====== DATA PROVIDED
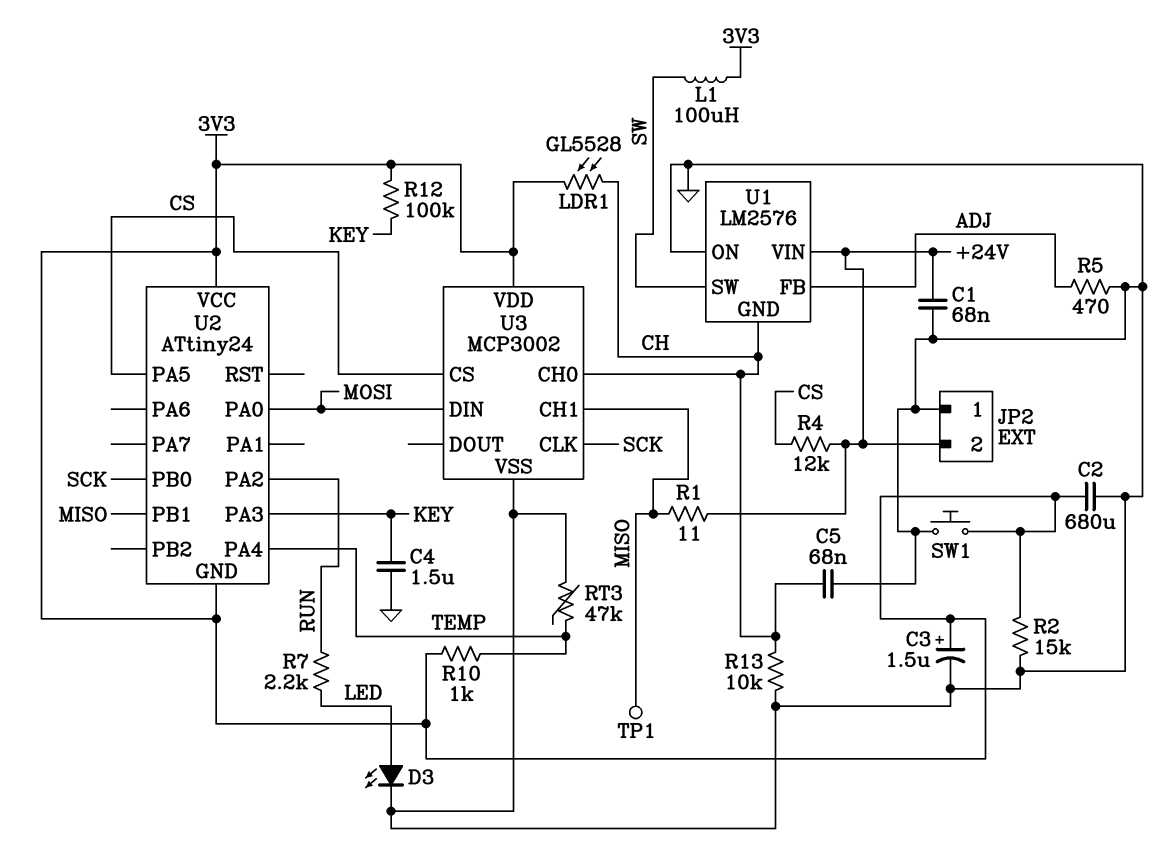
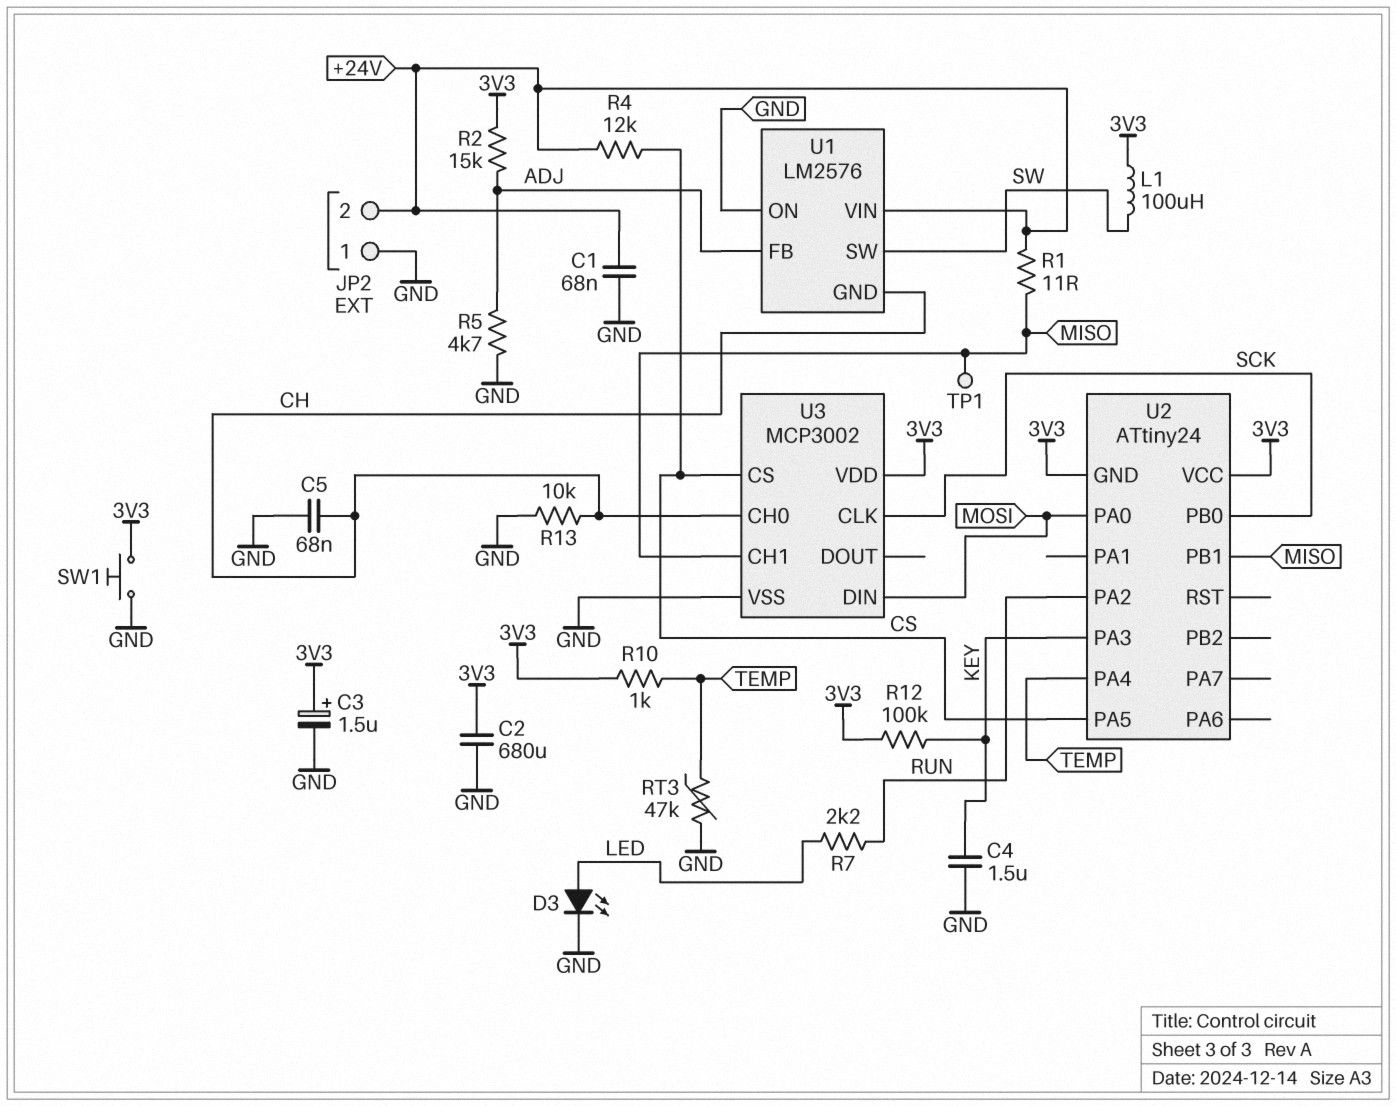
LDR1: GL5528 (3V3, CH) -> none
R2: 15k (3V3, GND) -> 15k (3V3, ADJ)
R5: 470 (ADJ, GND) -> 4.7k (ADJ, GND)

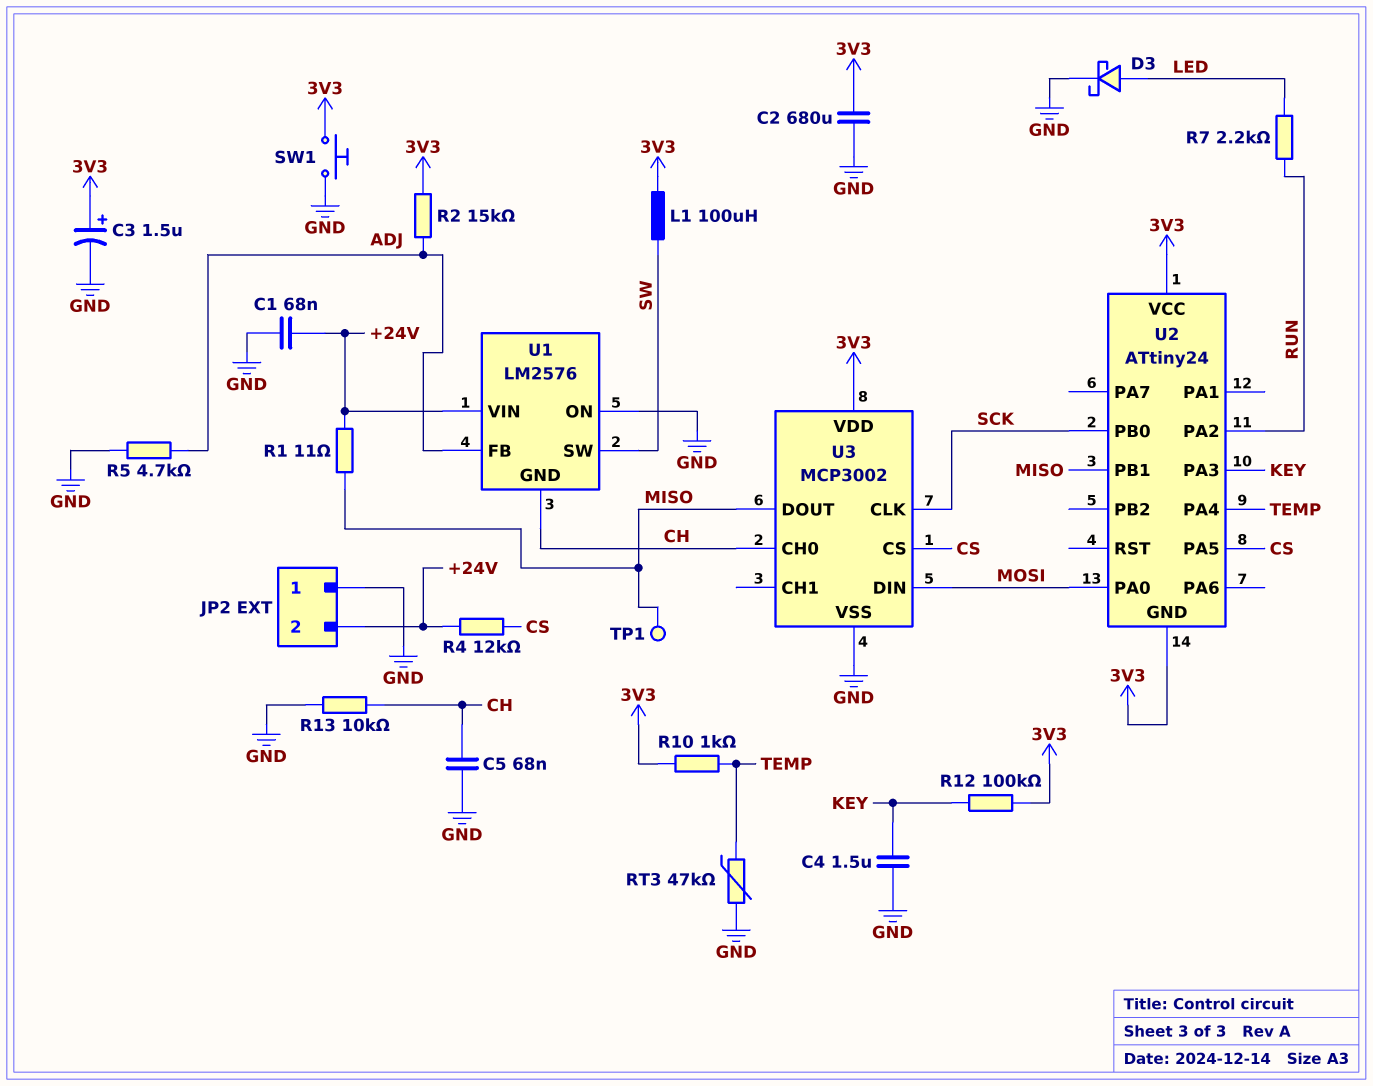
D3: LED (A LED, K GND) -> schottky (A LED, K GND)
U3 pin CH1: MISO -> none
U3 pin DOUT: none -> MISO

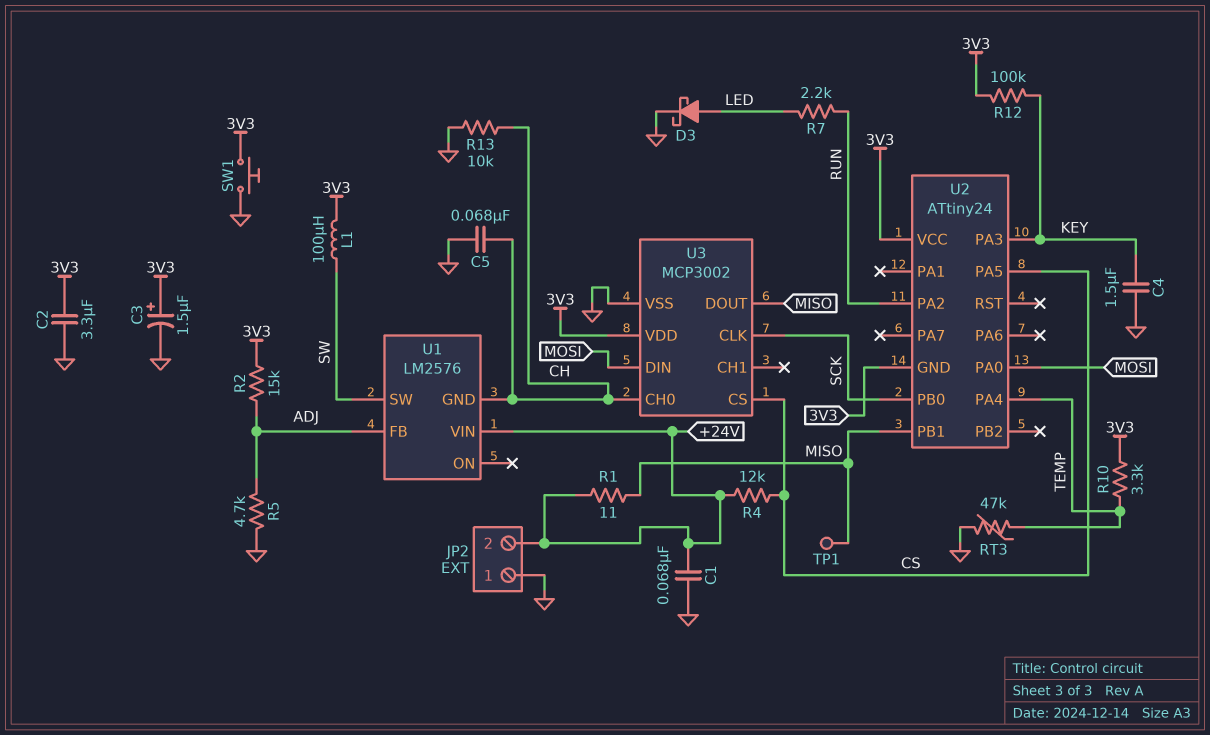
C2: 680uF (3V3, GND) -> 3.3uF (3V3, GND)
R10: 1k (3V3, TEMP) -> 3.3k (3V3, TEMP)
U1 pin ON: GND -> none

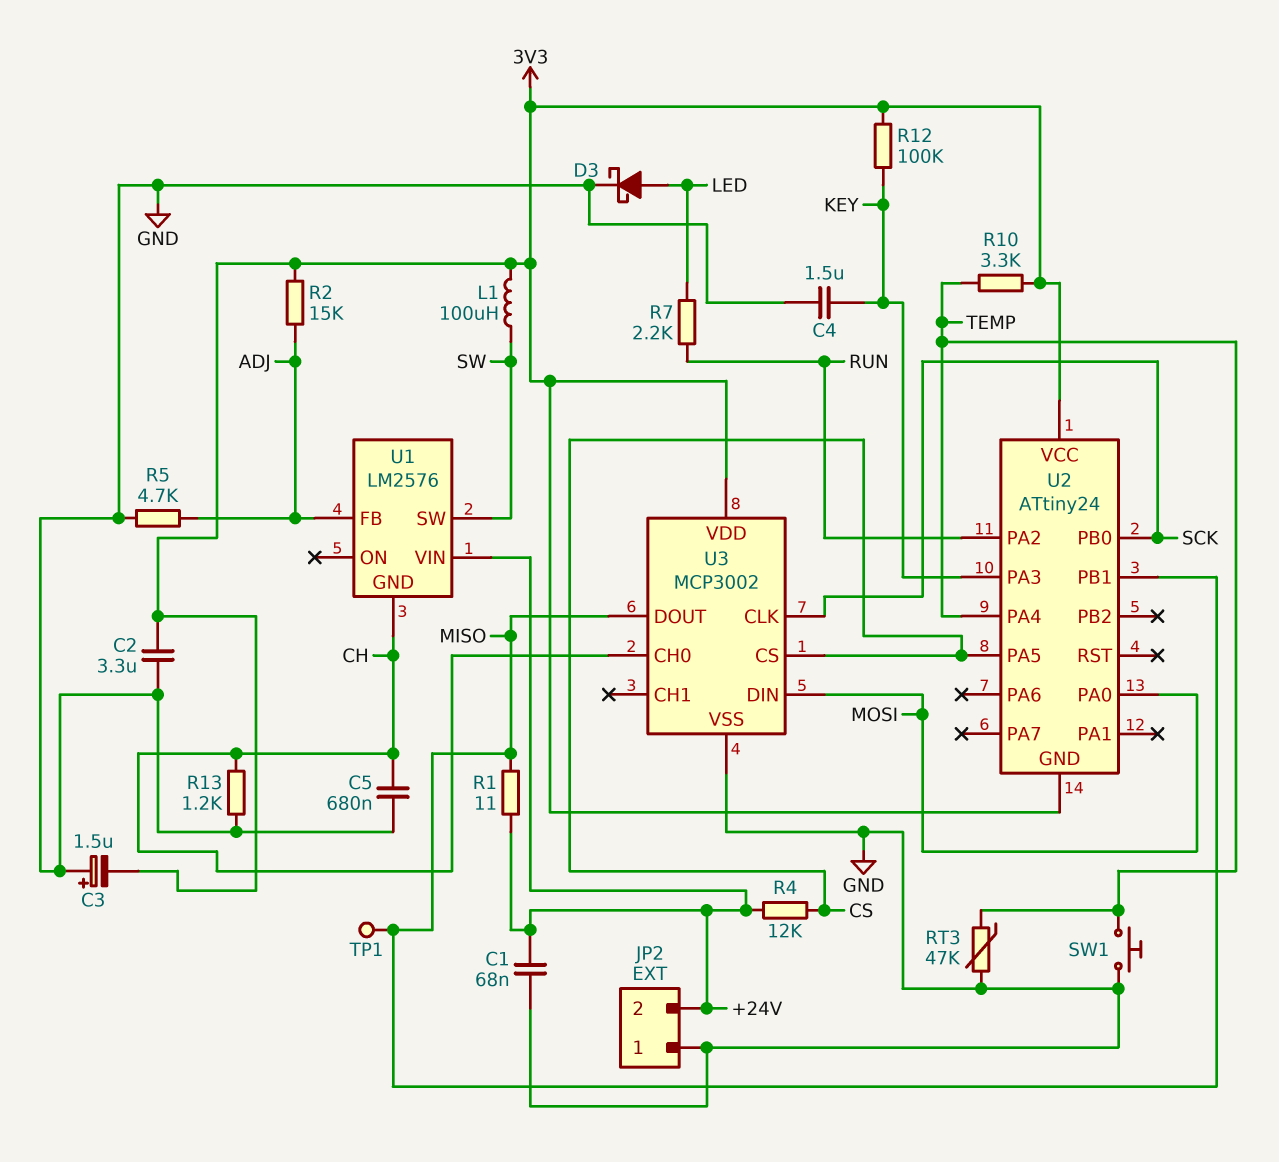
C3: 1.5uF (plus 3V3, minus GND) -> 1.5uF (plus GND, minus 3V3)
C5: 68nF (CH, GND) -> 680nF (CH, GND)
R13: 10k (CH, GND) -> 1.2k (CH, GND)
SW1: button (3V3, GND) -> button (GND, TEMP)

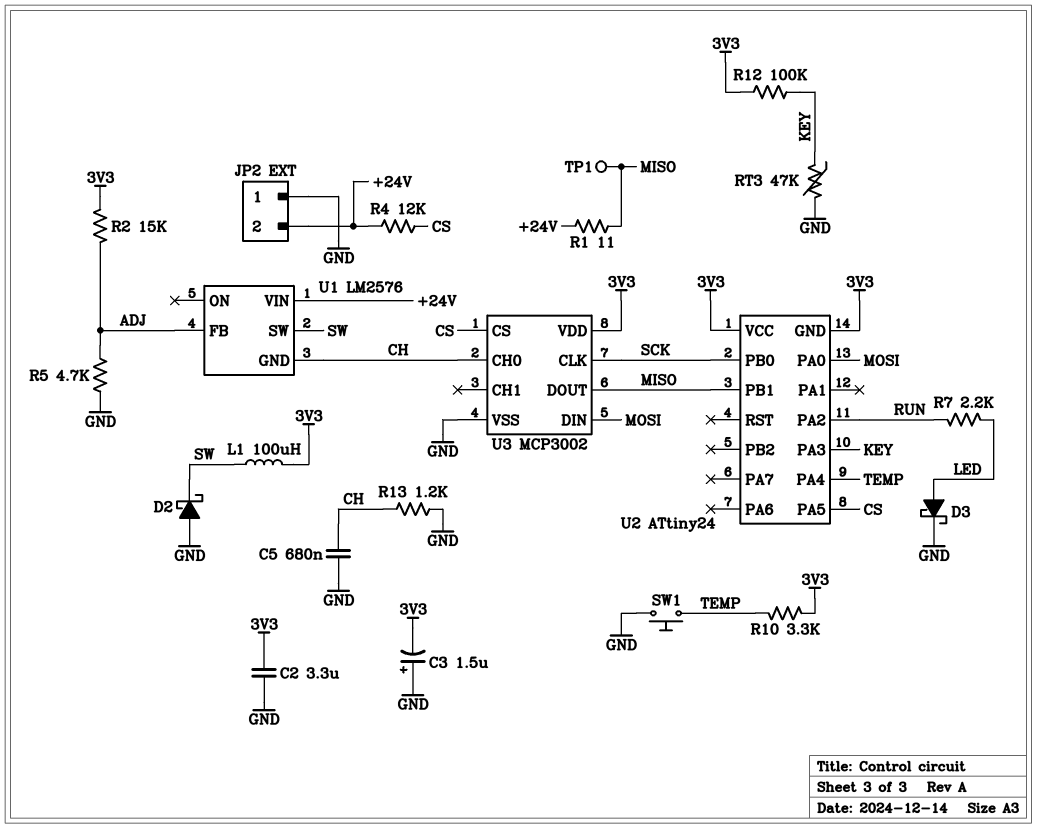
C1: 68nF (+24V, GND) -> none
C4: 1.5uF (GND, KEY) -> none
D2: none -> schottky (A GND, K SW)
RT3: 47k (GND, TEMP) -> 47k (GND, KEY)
============
Which lines of the entries contain "MISO"? Count them and write only the number.

= SOLVED EXERCISE =
2